## WHAT IS NEEDED:
Only the number is wanted: how many lines below contain "flashlight"?
[INFORMATION — start]
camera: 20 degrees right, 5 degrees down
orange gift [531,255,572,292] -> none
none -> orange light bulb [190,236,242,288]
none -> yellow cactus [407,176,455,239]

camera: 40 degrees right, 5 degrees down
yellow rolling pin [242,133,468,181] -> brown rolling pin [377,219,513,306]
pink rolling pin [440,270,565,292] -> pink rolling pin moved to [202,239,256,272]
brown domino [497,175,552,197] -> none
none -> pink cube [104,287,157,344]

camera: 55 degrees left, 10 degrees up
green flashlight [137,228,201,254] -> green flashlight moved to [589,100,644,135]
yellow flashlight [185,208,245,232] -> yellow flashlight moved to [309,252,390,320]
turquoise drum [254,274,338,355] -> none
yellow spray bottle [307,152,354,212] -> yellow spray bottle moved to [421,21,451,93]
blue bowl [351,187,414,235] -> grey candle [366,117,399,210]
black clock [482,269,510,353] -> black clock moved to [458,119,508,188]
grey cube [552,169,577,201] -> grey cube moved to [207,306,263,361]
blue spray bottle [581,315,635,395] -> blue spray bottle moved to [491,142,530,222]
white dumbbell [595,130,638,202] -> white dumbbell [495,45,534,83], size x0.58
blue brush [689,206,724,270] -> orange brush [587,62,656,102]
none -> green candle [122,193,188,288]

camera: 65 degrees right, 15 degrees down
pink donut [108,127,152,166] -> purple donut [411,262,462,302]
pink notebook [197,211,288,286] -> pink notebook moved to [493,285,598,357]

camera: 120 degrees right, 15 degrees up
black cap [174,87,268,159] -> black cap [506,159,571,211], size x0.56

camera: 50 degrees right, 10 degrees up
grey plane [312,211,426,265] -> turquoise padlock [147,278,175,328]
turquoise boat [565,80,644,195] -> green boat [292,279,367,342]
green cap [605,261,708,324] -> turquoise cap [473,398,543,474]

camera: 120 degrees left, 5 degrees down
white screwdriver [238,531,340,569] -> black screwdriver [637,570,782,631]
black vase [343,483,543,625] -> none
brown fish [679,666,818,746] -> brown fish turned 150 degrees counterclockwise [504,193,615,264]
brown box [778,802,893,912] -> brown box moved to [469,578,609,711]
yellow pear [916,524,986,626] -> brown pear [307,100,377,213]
[INFORMATION — finish]
## THE COMPLETED TASK:
2